* **Action item**: Any picture in the range stays out of the copy; retype exactly the lines from the one with "door: (17, 95) -> (119, 217), hinge flipped" to the end of the listing.
━━━━━━━━━━
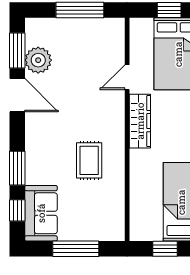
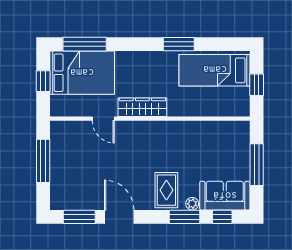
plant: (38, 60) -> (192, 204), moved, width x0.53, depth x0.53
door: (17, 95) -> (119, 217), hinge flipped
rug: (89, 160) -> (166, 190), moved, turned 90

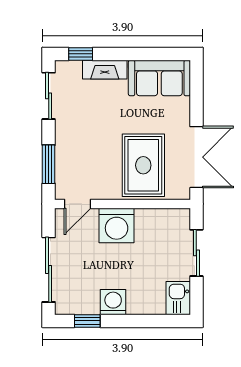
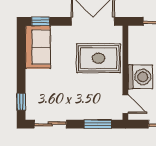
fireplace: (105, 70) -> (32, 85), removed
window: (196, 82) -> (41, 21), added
━━━━━━━━━━
* **Solution to the exercise**:
door: (17, 95) -> (119, 217), hinge flipped
rug: (89, 160) -> (166, 190), moved, turned 90

fireplace: (105, 70) -> (32, 85), removed
window: (196, 82) -> (41, 21), added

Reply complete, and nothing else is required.